- [EXERCISE DIRECTIONS] With the line containing "none -> yellow brick D7:E7 level 1" as the first line and the last line of the records as the final one, reproduce that range exactly.

(DATASET ENTRIES begins)

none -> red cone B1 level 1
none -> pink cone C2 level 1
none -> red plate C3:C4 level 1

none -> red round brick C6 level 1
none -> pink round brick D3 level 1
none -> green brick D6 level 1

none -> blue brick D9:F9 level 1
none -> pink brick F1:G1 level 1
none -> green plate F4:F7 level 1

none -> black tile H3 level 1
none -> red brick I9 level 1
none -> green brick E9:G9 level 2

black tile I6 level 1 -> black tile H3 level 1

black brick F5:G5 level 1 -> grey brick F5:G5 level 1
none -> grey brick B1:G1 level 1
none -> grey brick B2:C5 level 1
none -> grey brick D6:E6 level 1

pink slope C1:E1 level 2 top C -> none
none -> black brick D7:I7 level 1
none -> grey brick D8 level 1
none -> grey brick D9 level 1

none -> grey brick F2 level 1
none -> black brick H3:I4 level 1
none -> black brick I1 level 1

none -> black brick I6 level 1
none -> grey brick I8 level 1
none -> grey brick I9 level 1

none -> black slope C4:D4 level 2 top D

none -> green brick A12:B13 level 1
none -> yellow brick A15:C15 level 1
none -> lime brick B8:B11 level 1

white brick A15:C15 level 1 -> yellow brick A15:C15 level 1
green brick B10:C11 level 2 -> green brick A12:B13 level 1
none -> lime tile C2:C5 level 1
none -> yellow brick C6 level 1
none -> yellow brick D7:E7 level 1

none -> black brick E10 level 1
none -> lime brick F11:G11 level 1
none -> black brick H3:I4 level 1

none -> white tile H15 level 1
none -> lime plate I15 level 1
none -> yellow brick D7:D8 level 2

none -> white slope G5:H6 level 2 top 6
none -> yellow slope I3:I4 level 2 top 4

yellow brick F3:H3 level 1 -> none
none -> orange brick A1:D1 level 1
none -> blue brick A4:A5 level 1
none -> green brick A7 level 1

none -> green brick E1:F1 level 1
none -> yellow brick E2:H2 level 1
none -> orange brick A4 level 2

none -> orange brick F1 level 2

(DATASET ENTRIES ends)

- [RESULT OF THIS TASK]
none -> yellow brick D7:E7 level 1

none -> black brick E10 level 1
none -> lime brick F11:G11 level 1
none -> black brick H3:I4 level 1

none -> white tile H15 level 1
none -> lime plate I15 level 1
none -> yellow brick D7:D8 level 2

none -> white slope G5:H6 level 2 top 6
none -> yellow slope I3:I4 level 2 top 4

yellow brick F3:H3 level 1 -> none
none -> orange brick A1:D1 level 1
none -> blue brick A4:A5 level 1
none -> green brick A7 level 1

none -> green brick E1:F1 level 1
none -> yellow brick E2:H2 level 1
none -> orange brick A4 level 2

none -> orange brick F1 level 2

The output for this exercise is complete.